■ **Exercise goal**:
After locating the line that contains "red padlock: 12 -> 11" in the material below, copy that line and each one following it, exactly, up to the last line. Pictures stay out.

┌──

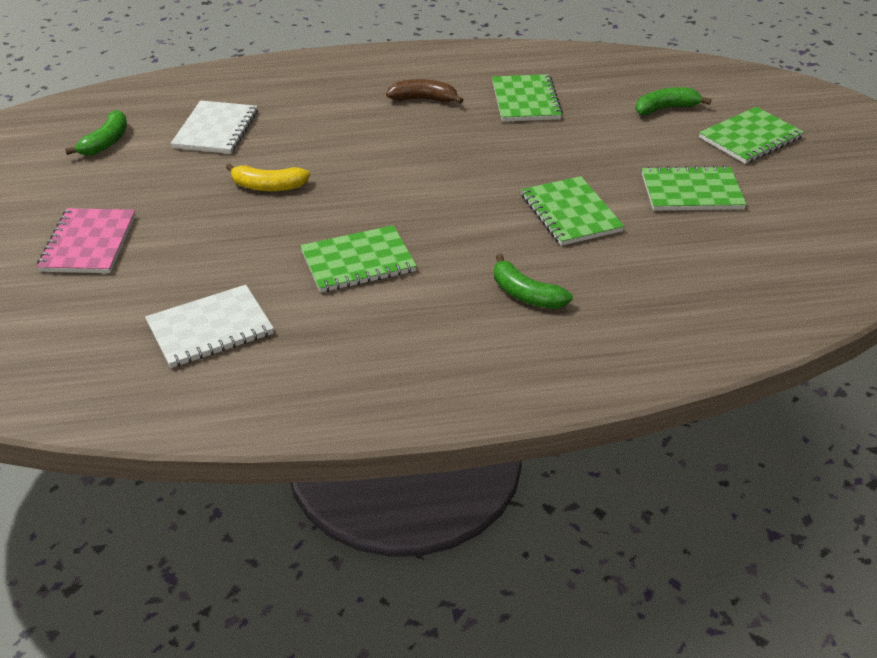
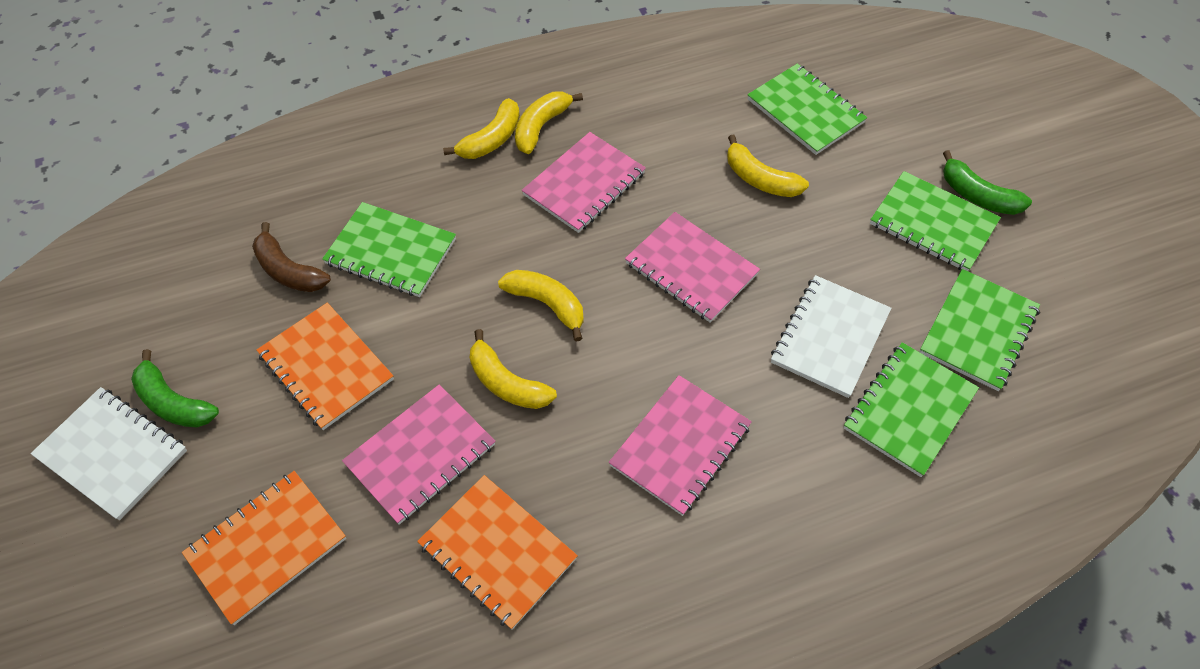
green banana: 3 -> 2
orange notebook: 0 -> 3
pink notebook: 1 -> 4
yellow banana: 1 -> 5

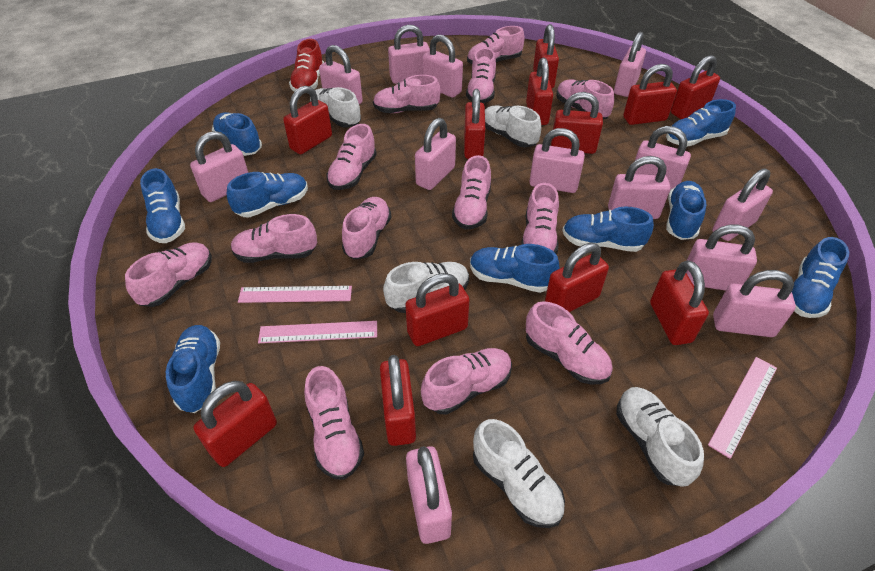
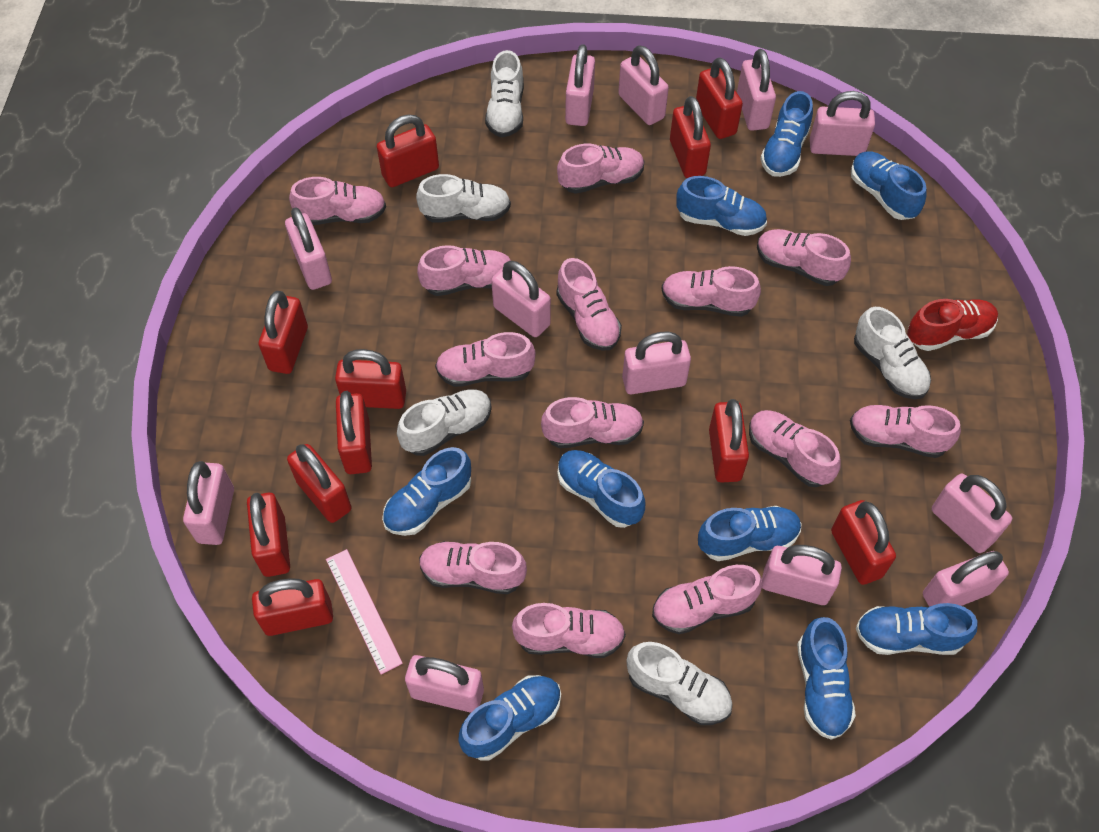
pink padlock: 13 -> 12
pink ruler: 3 -> 1
red padlock: 12 -> 11

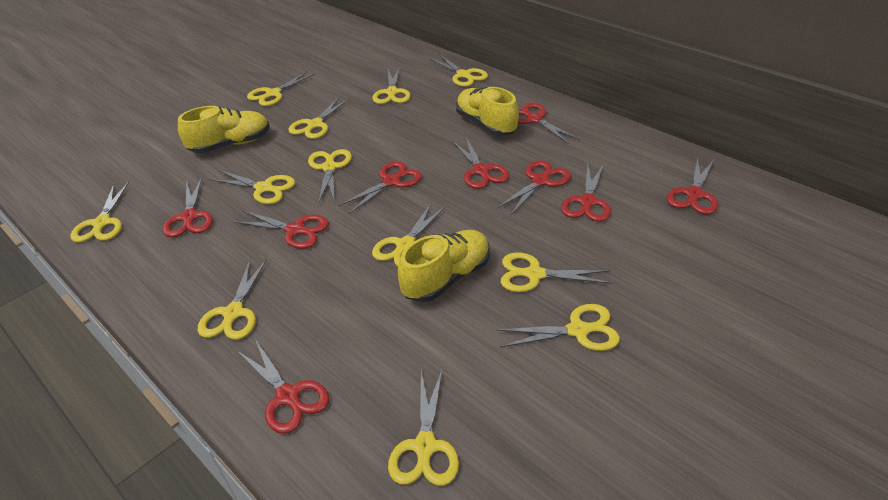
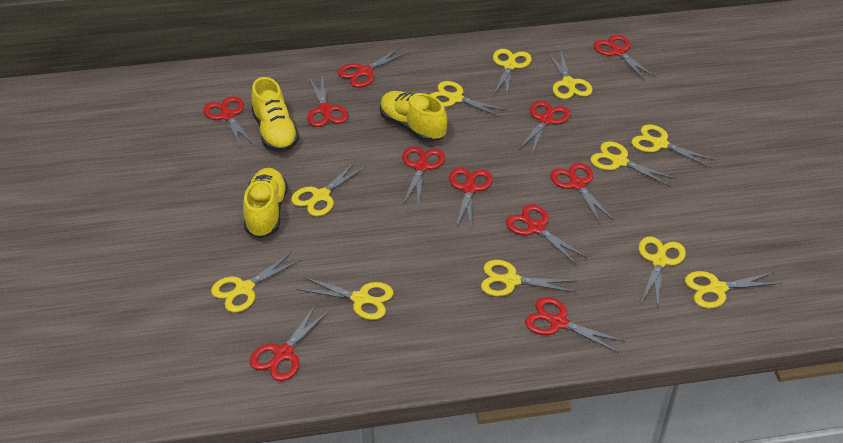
red scissors: 9 -> 11
yellow scissors: 12 -> 11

└──

■ **Output**:
red padlock: 12 -> 11

red scissors: 9 -> 11
yellow scissors: 12 -> 11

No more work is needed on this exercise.